● **AIM OF THE EXERCISE**: Both the line with "(441, 261) = (477, 409): yellow" and the line with "(648, 140) = (105, 379): turquoise" in the records below must appear in the output, along with every line between them, exactly and with nothing added.

Items listed in a dataset:
•••
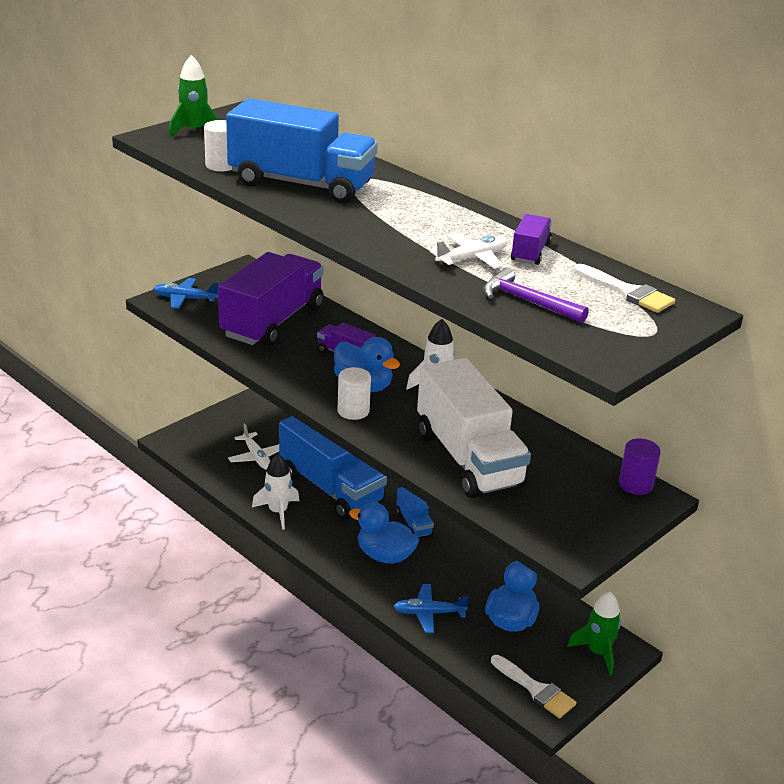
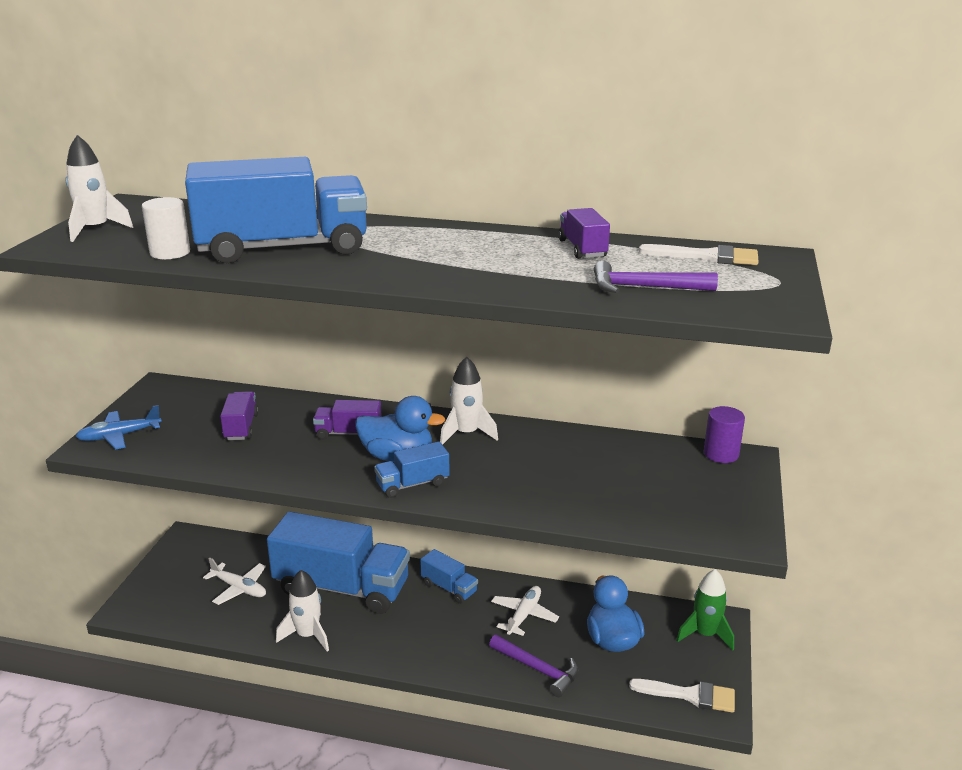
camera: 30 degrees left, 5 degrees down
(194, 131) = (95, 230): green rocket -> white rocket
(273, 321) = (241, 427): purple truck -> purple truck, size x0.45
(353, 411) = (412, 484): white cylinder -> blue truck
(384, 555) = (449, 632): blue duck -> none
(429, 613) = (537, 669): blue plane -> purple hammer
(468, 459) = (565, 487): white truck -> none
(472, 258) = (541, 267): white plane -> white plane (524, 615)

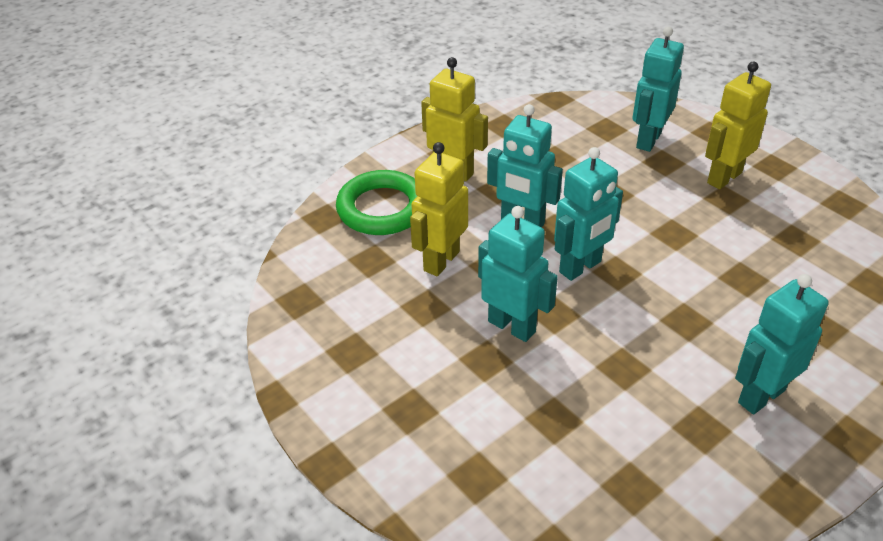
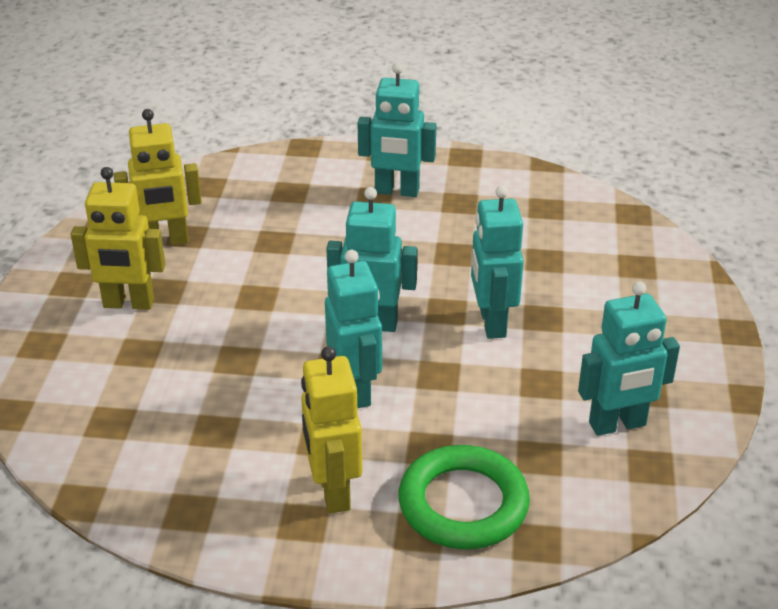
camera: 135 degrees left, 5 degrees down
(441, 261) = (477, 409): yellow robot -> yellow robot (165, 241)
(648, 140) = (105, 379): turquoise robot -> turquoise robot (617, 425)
•••
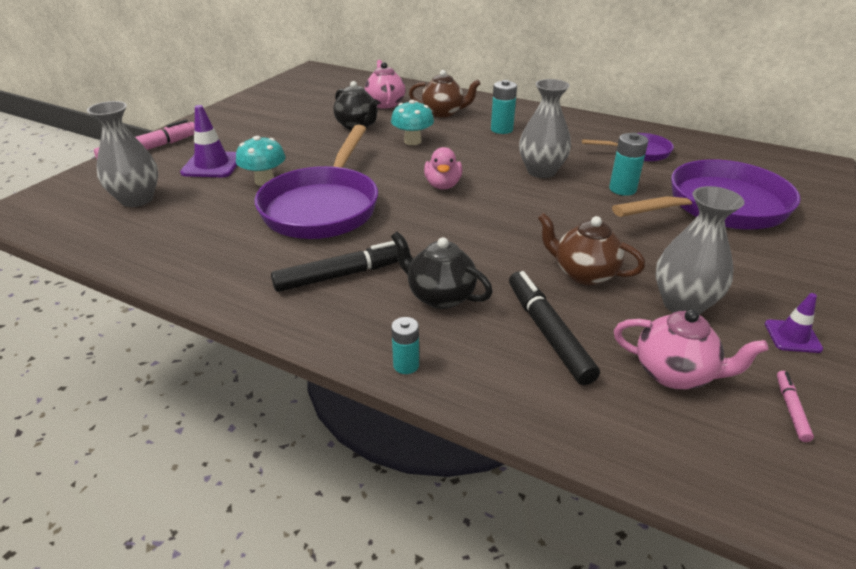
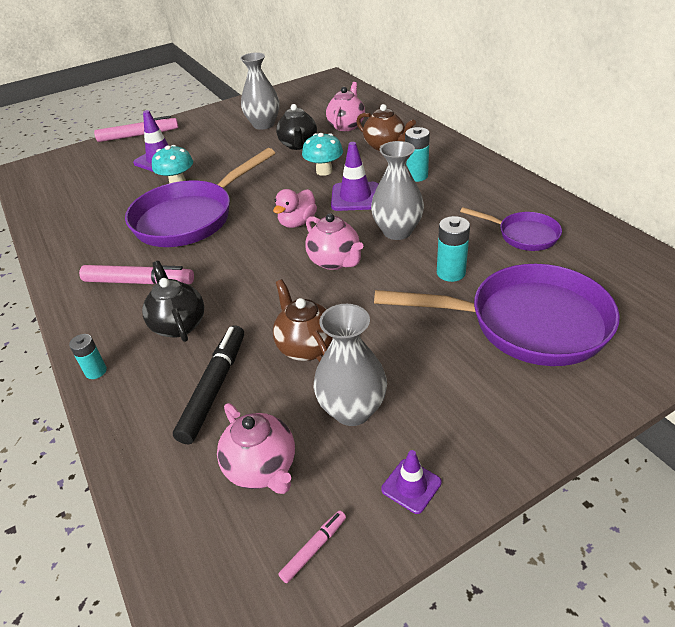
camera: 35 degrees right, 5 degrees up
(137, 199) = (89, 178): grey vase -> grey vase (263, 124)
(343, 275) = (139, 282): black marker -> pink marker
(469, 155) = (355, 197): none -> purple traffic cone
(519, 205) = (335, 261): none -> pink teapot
•••
● **FINISHED EXERCISE**:
(441, 261) = (477, 409): yellow robot -> yellow robot (165, 241)
(648, 140) = (105, 379): turquoise robot -> turquoise robot (617, 425)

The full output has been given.